Could all of the entries be written out exactly, with any pictures omitted?

+===+

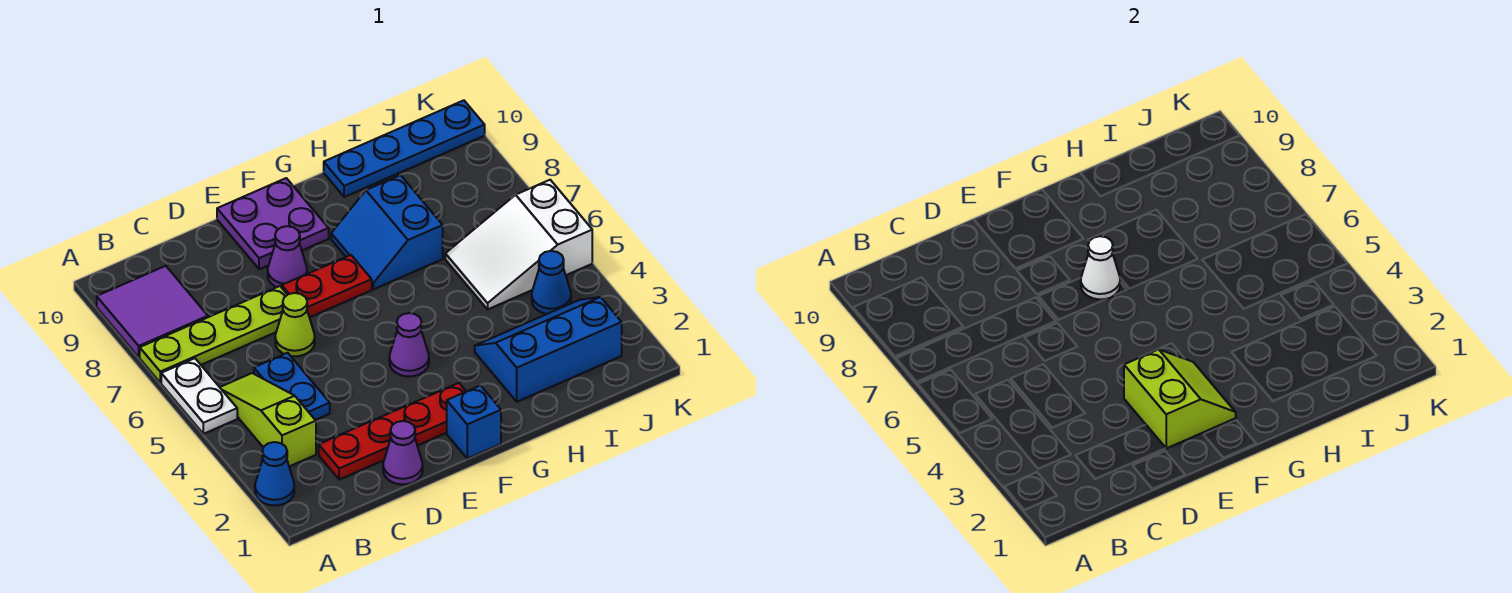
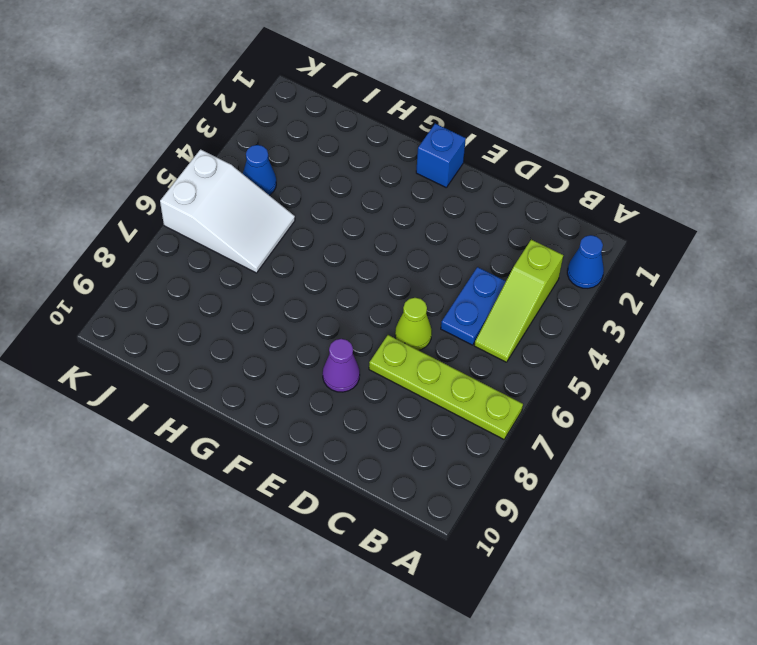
none -> white plate A5:A6 level 1
none -> purple tile A8:B9 level 1
none -> red plate C2:F2 level 1

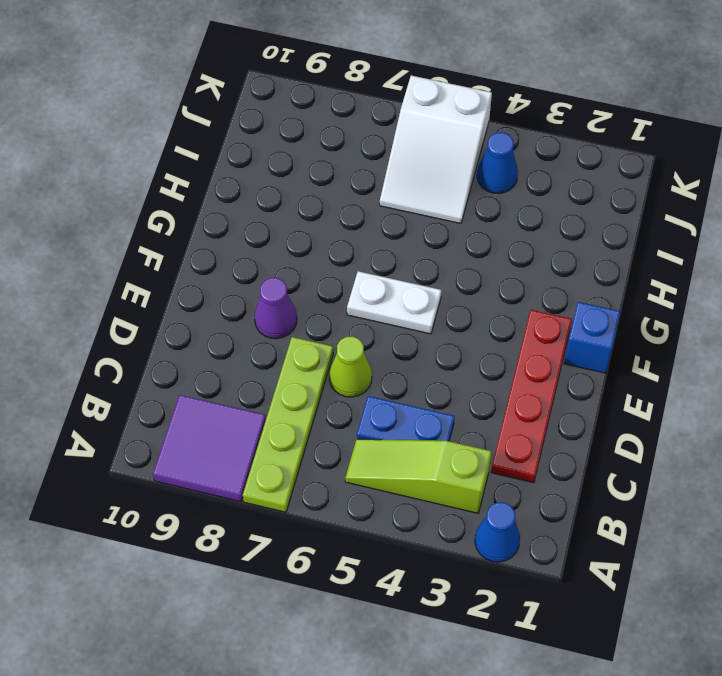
white plate F5:F6 level 1 -> white plate A5:A6 level 1
none -> purple cone D1 level 1
none -> red plate E7:F7 level 1
none -> purple plate E9:F10 level 1

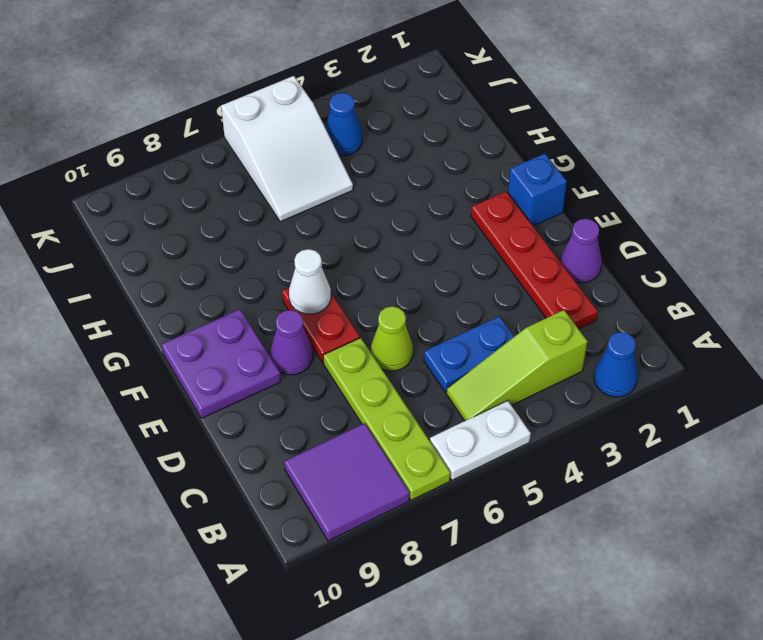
none -> purple cone F4 level 1
none -> blue slope G7:H8 level 1 top H
none -> blue slope H2:J3 level 1 top 2

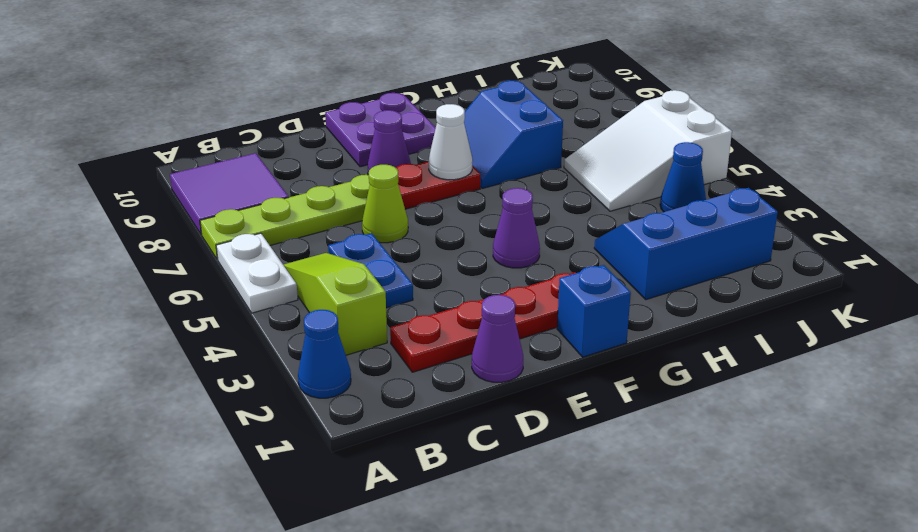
none -> blue plate H10:K10 level 1
none -> lime slope E2:F3 level 2 top E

+===+

Response to this exercise >>
none -> white plate A5:A6 level 1
none -> purple tile A8:B9 level 1
none -> red plate C2:F2 level 1

white plate F5:F6 level 1 -> white plate A5:A6 level 1
none -> purple cone D1 level 1
none -> red plate E7:F7 level 1
none -> purple plate E9:F10 level 1

none -> purple cone F4 level 1
none -> blue slope G7:H8 level 1 top H
none -> blue slope H2:J3 level 1 top 2

none -> blue plate H10:K10 level 1
none -> lime slope E2:F3 level 2 top E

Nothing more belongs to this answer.